┏━━

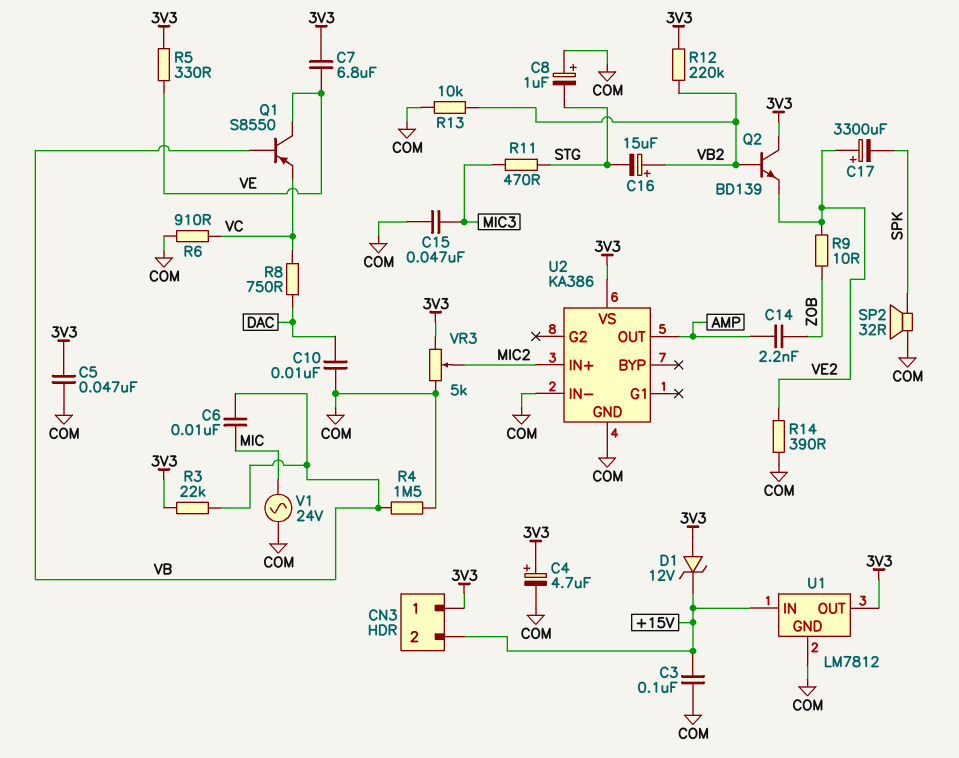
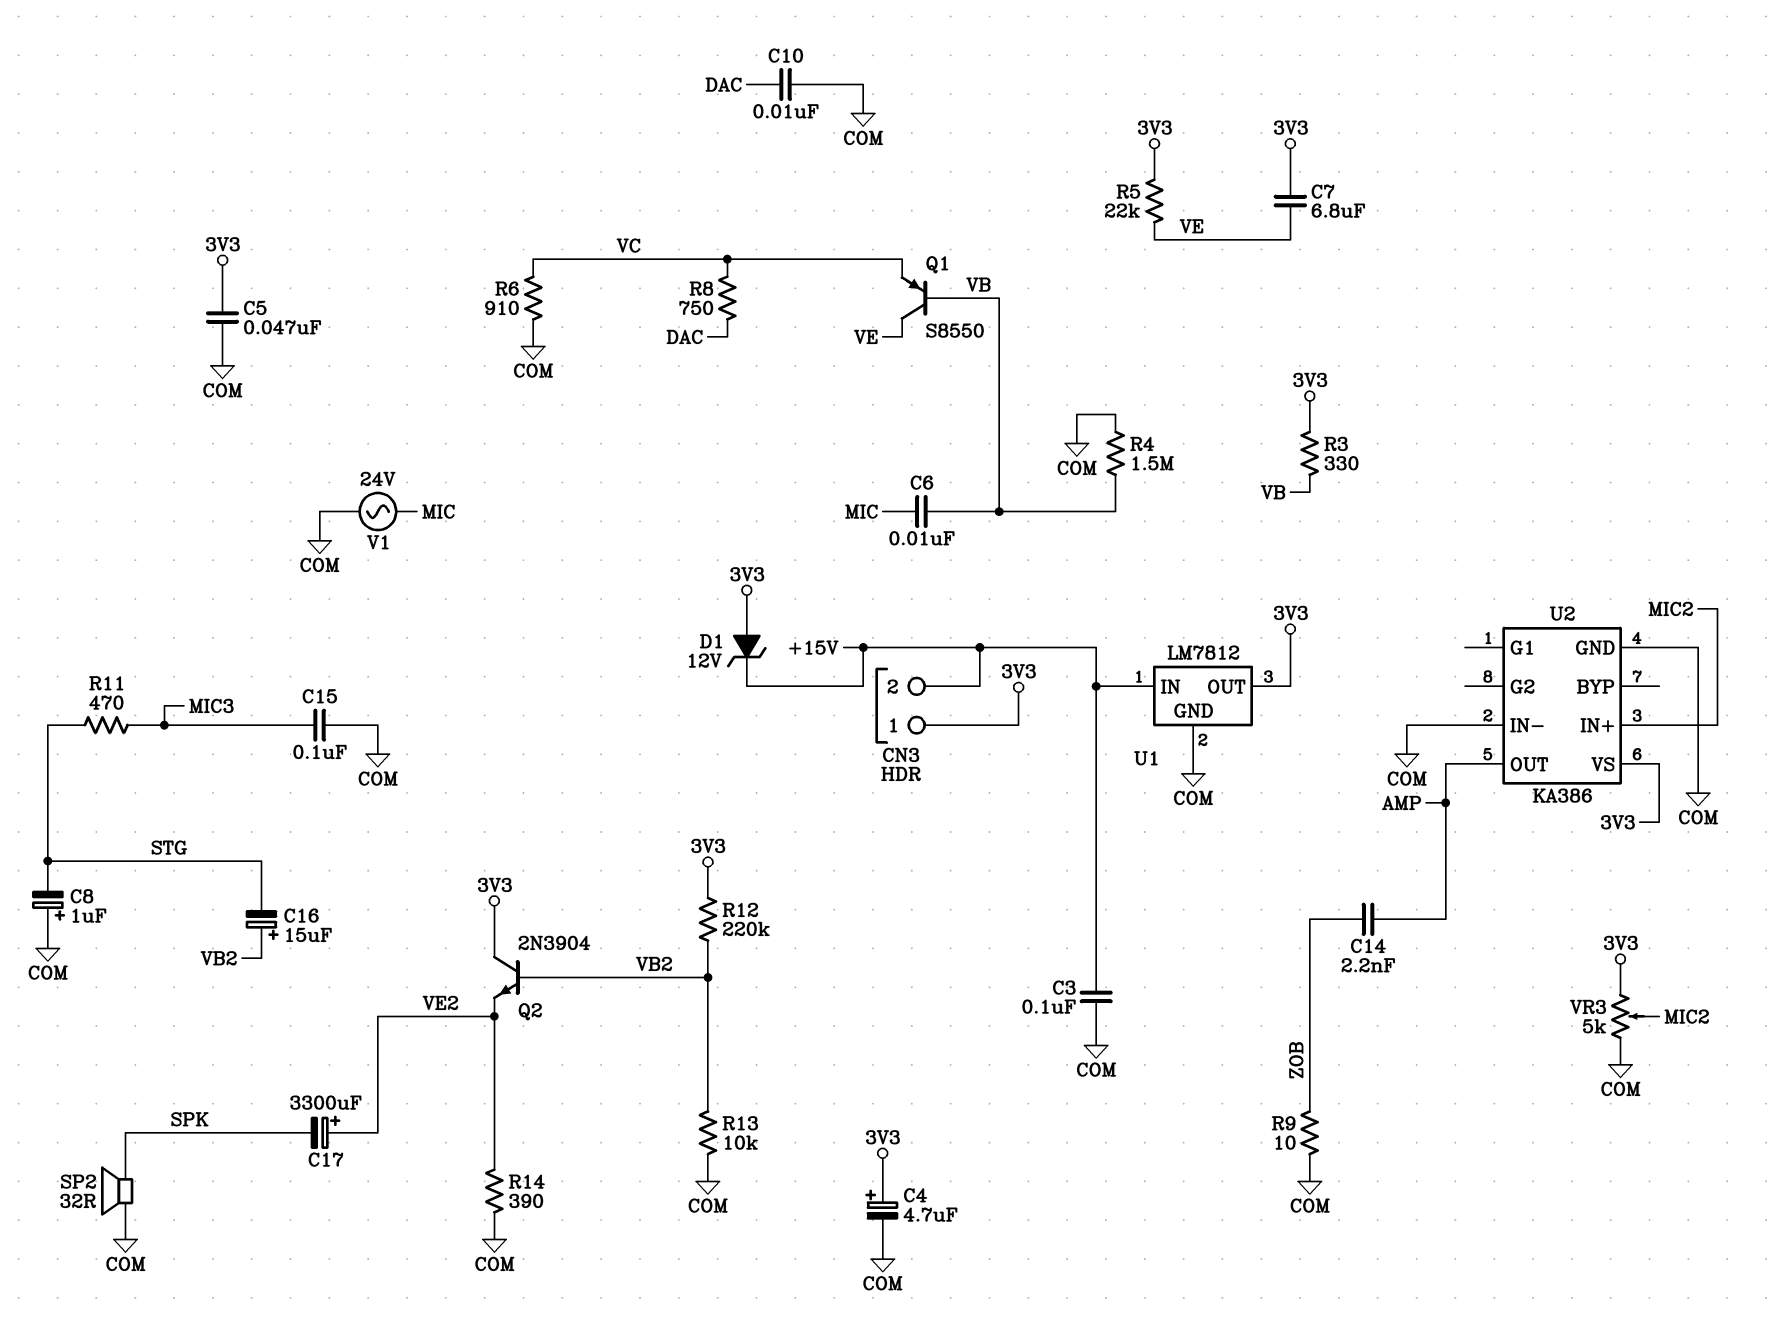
C15: 47nF (COM, MIC3) -> 100nF (COM, MIC3)
Q2: NPN BD139 (B VB2, C 3V3, E VE2) -> NPN 2N3904 (B VB2, C 3V3, E VE2)
R3: 22k (3V3, VB) -> 330 (3V3, VB)
R5: 330 (3V3, VE) -> 22k (3V3, VE)
R9: 10 (VE2, ZOB) -> 10 (COM, ZOB)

┗━━

» **How to complete this task**: The lines to copy run from the one containing "R3: 22k (3V3, VB) -> 330 (3V3, VB)" through the last line above. Copy them exactly and include nothing else.

» **Response for this exercise**:
R3: 22k (3V3, VB) -> 330 (3V3, VB)
R5: 330 (3V3, VE) -> 22k (3V3, VE)
R9: 10 (VE2, ZOB) -> 10 (COM, ZOB)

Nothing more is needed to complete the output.